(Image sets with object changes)
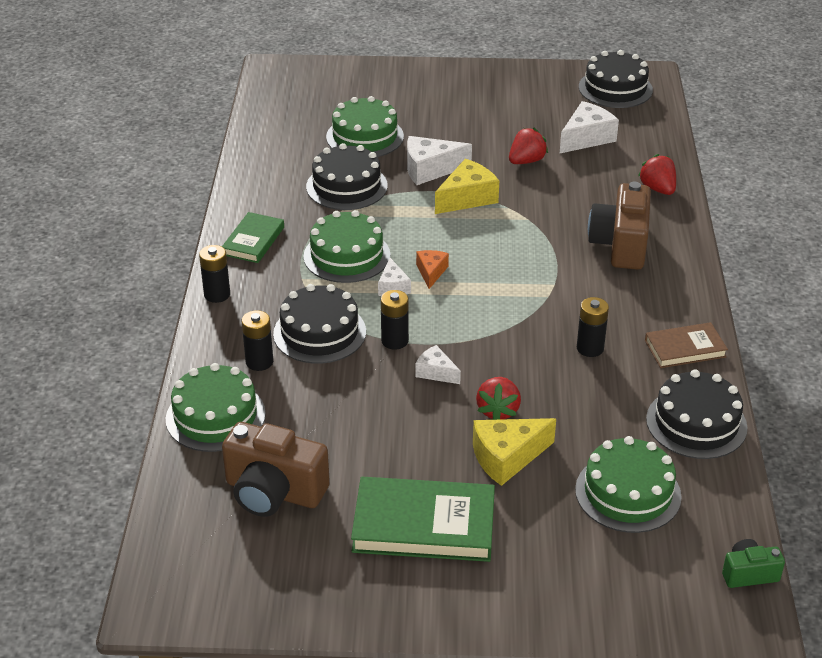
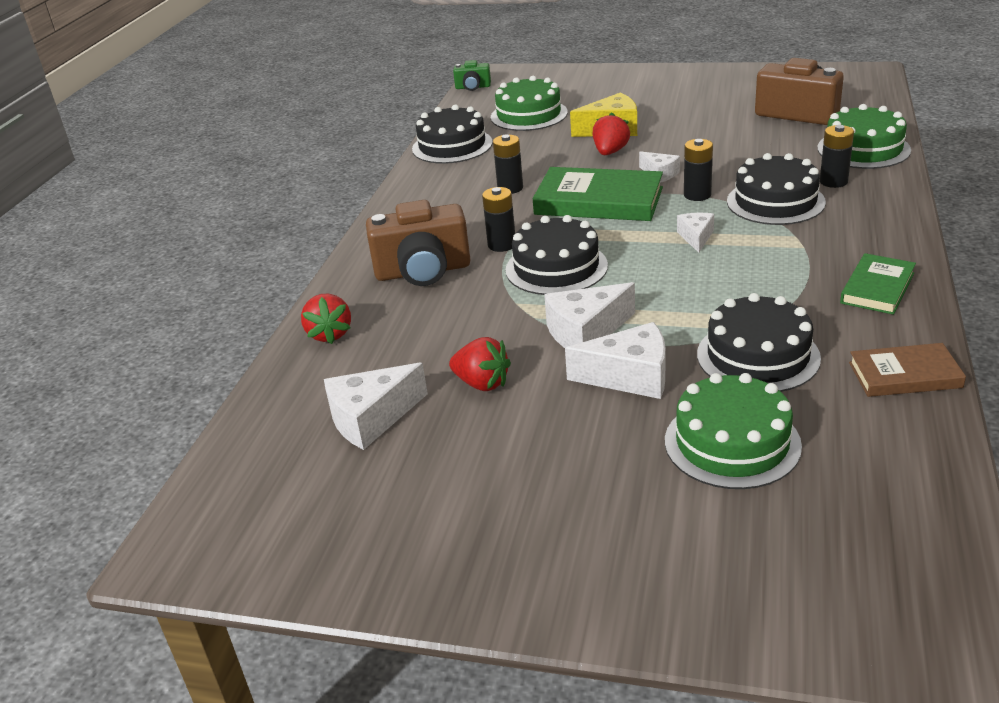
camera: 165 degrees left, 5 degrees down
(217, 294) = (902, 234): black battery -> black battery (501, 245)
(347, 255) = (751, 268): green cake -> none
(424, 525) = (682, 101): green book -> green book (598, 201)
(431, 272) = (651, 250): orange cheese -> none
(467, 198) = (586, 332): yellow cheese -> white cheese
(526, 161) = (482, 383): red strawberry -> red strawberry turned 120 degrees counterclockwise
(615, 88) = (254, 523): black cake -> black cake (556, 267)
(620, 245) = (423, 271): brown camera -> brown camera turned 60 degrees clockwise
(685, 349) = (424, 187): brown book -> brown book (904, 375)

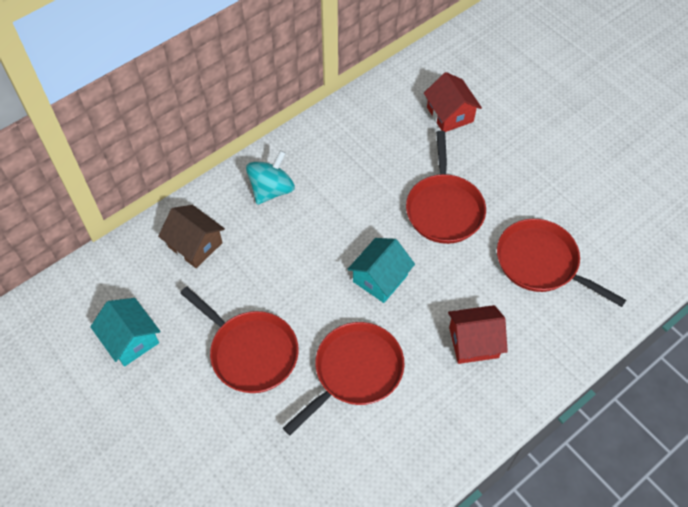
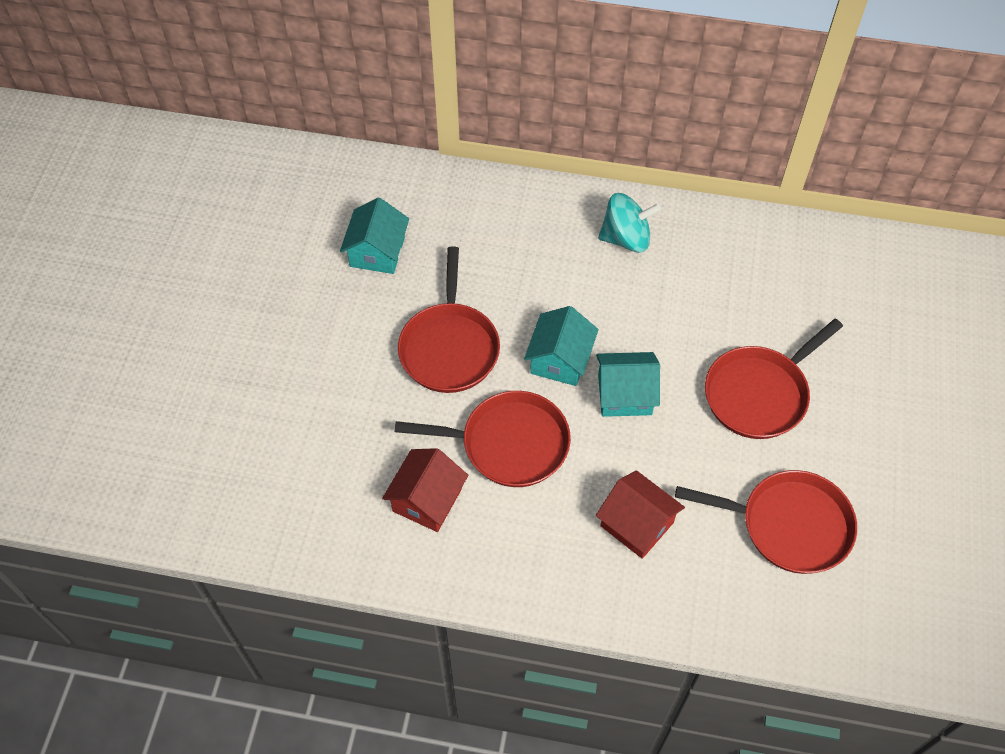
camera: 50 degrees right, 0 degrees up
(195, 245) = (510, 226): brown house -> none
(322, 294) = (560, 360): none -> turquoise house
(450, 114) = (877, 320): red house -> red house (427, 500)
(540, 263) = (789, 525): red pan -> red pan turned 105 degrees clockwise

WHAT IS BEING ASKED:
Would you return the data above exactly as written, minus the images?

SOLUTION BELOW:
camera: 165 degrees left, 5 degrees down
(217, 294) = (902, 234): black battery -> black battery (501, 245)
(347, 255) = (751, 268): green cake -> none
(424, 525) = (682, 101): green book -> green book (598, 201)
(431, 272) = (651, 250): orange cheese -> none
(467, 198) = (586, 332): yellow cheese -> white cheese
(526, 161) = (482, 383): red strawberry -> red strawberry turned 120 degrees counterclockwise
(615, 88) = (254, 523): black cake -> black cake (556, 267)
(620, 245) = (423, 271): brown camera -> brown camera turned 60 degrees clockwise
(685, 349) = (424, 187): brown book -> brown book (904, 375)

camera: 50 degrees right, 0 degrees up
(195, 245) = (510, 226): brown house -> none
(322, 294) = (560, 360): none -> turquoise house
(450, 114) = (877, 320): red house -> red house (427, 500)
(540, 263) = (789, 525): red pan -> red pan turned 105 degrees clockwise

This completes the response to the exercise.